[Opening INFORMATION PROVIDED section]

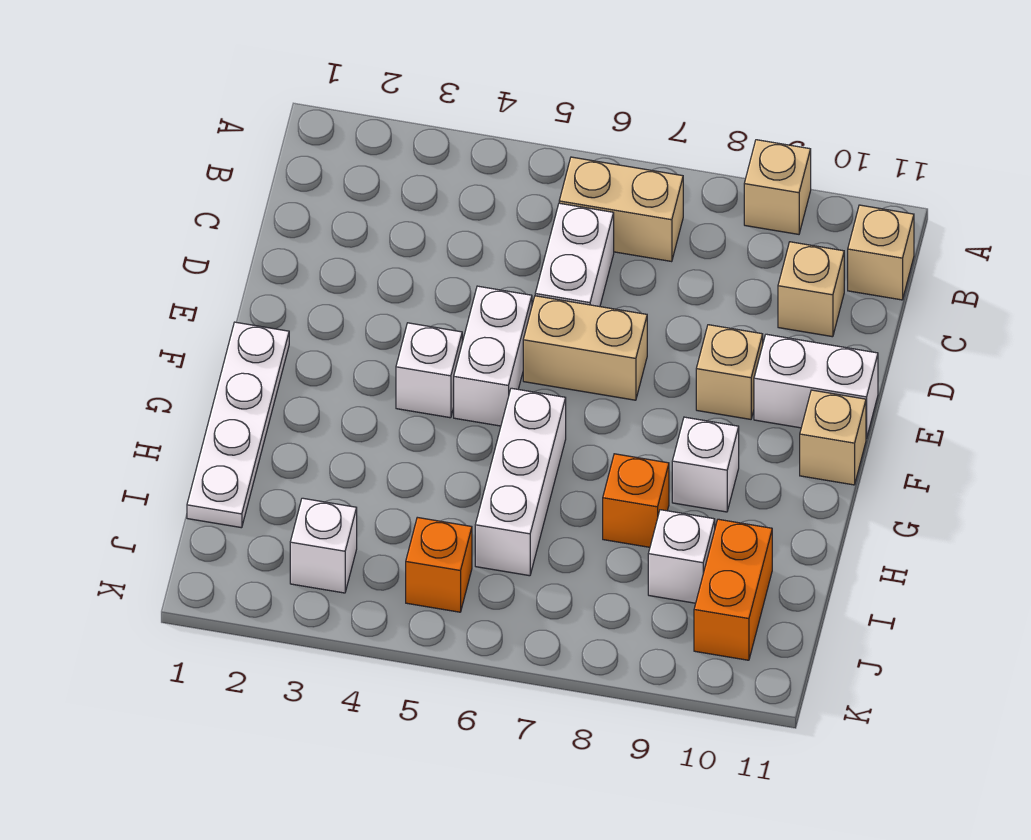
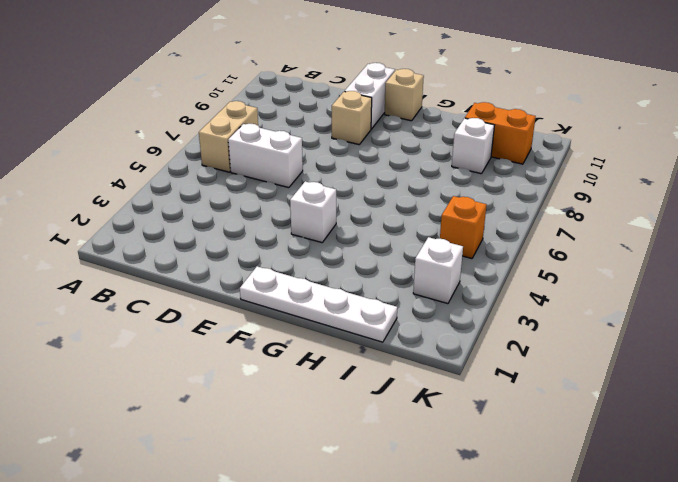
none -> tan 1x1 brick [744,140,811,234]
none -> tan 1x1 brick [848,205,914,300]
none -> tan 1x1 brick [778,242,844,337]

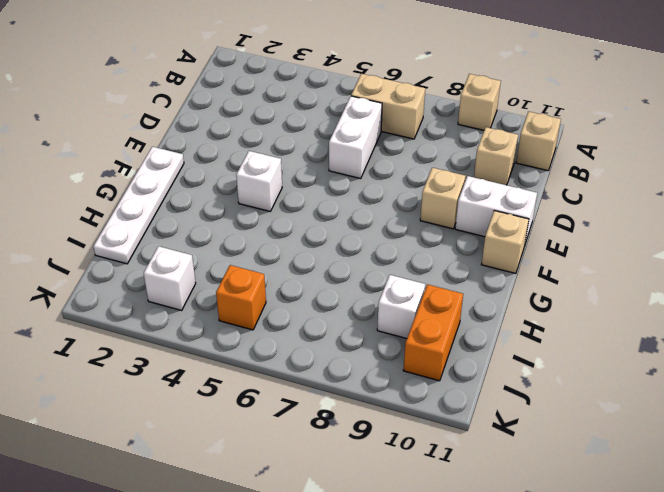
none -> white 1x2 brick [454,286,532,426]
none -> tan 1x2 brick [523,296,647,400]
none -> white 1x3 brick [475,388,566,576]

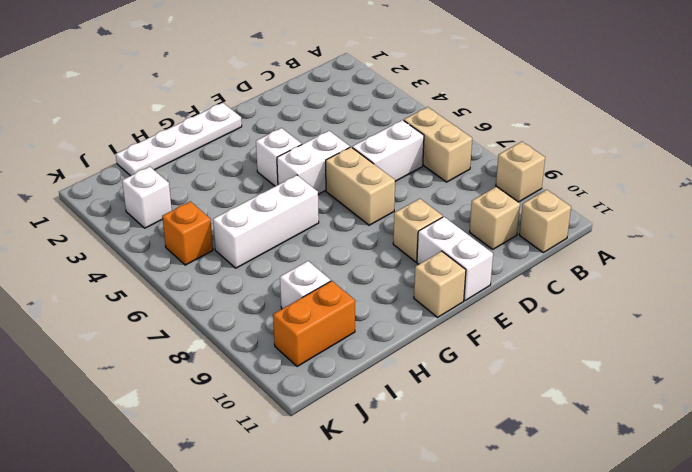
none -> white 1x1 brick [672,417,739,512]
none -> orange 1x1 brick [603,454,669,547]

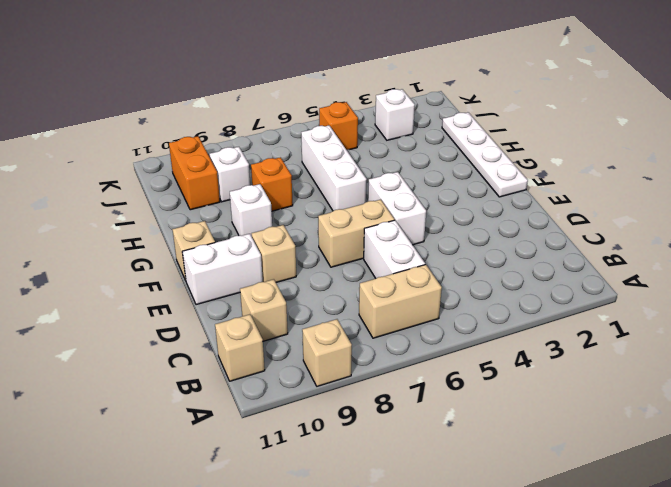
none -> white 1x1 brick [396,323,462,418]

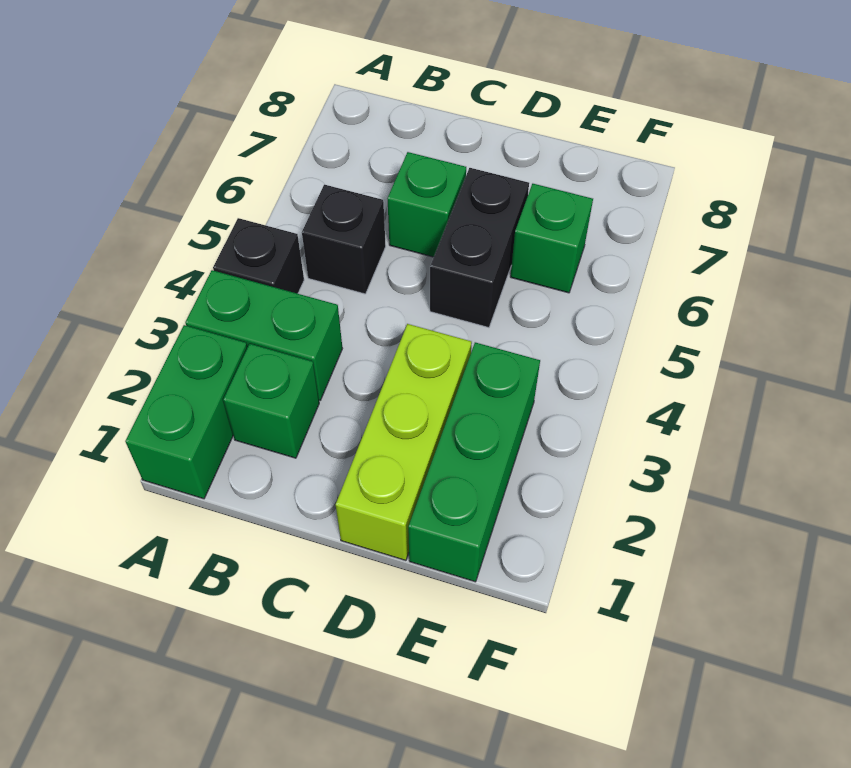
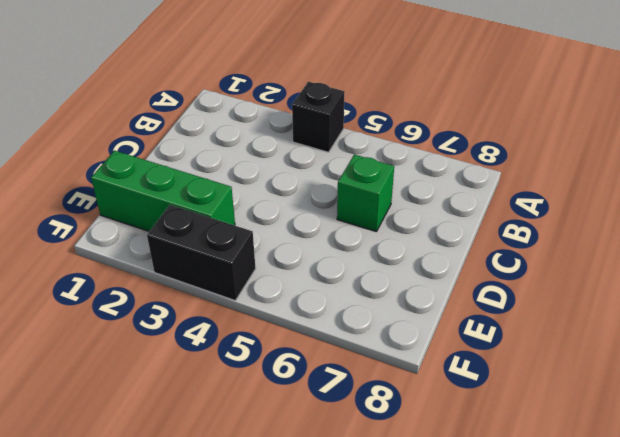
black 1x2 brick [147,205,256,300] -> black 1x2 brick moved to [430,168,529,328]
none -> green 1x2 brick [125,325,247,499]
none -> green 1x2 brick [185,270,342,400]

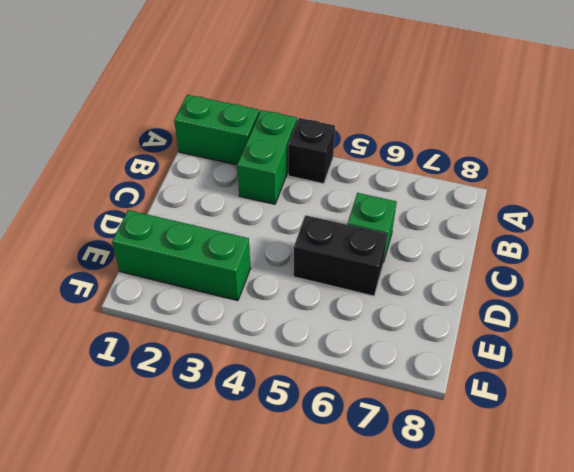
none -> green 1x1 brick [223,344,319,458]
none -> black 1x1 brick [302,185,386,294]

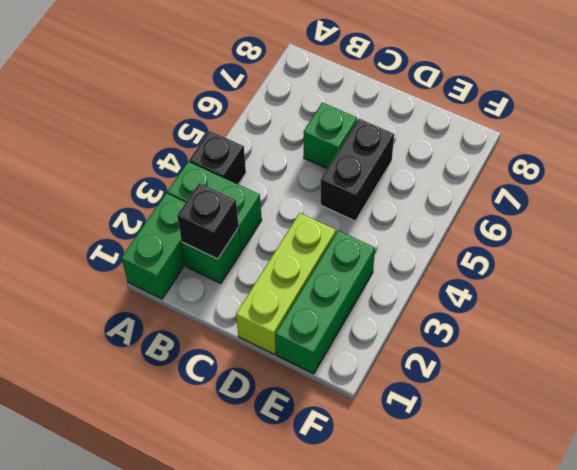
black 1x1 brick [177,183,239,259] -> black 1x1 brick moved to [302,185,386,294]
none -> green 1x1 brick [510,184,593,293]

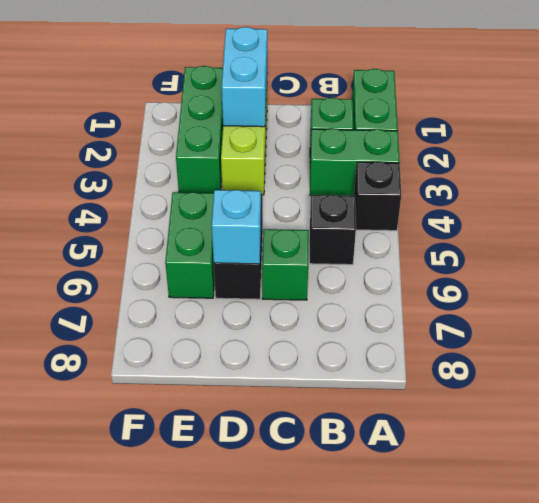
cyan 1x2 brick [222,27,267,127] -> none
cyan 1x1 brick [212,190,261,264] -> none
green 1x2 brick [165,192,215,298] -> green 1x1 brick [510,184,593,293]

[Closing INFORMATION PROVIDED section]

EXERCISE: Write out the data word for word, with every picture dropped.

OUTPUT BELOW:
none -> tan 1x1 brick [744,140,811,234]
none -> tan 1x1 brick [848,205,914,300]
none -> tan 1x1 brick [778,242,844,337]

none -> white 1x2 brick [454,286,532,426]
none -> tan 1x2 brick [523,296,647,400]
none -> white 1x3 brick [475,388,566,576]

none -> white 1x1 brick [672,417,739,512]
none -> orange 1x1 brick [603,454,669,547]

none -> white 1x1 brick [396,323,462,418]

black 1x2 brick [147,205,256,300] -> black 1x2 brick moved to [430,168,529,328]
none -> green 1x2 brick [125,325,247,499]
none -> green 1x2 brick [185,270,342,400]

none -> green 1x1 brick [223,344,319,458]
none -> black 1x1 brick [302,185,386,294]

black 1x1 brick [177,183,239,259] -> black 1x1 brick moved to [302,185,386,294]
none -> green 1x1 brick [510,184,593,293]

cyan 1x2 brick [222,27,267,127] -> none
cyan 1x1 brick [212,190,261,264] -> none
green 1x2 brick [165,192,215,298] -> green 1x1 brick [510,184,593,293]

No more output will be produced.